The problem: Lines outside the range are not wanted. Give again exactly the lines between the line holding "none -> orange brick J5 level 1" and the line holding "none -> orange brick K4 level 1", inclusive, from the listing below.

Recorded information:
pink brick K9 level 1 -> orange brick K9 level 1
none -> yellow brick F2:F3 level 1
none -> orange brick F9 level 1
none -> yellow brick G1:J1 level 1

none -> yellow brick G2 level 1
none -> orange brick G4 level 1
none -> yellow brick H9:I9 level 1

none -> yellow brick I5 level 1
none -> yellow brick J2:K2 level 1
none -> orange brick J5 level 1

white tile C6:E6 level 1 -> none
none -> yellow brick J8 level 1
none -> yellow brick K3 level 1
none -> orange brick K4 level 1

--

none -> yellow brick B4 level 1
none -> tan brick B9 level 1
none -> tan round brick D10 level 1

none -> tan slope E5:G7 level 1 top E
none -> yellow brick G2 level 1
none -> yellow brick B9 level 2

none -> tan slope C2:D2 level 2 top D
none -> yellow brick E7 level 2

Completed task:
none -> orange brick J5 level 1

white tile C6:E6 level 1 -> none
none -> yellow brick J8 level 1
none -> yellow brick K3 level 1
none -> orange brick K4 level 1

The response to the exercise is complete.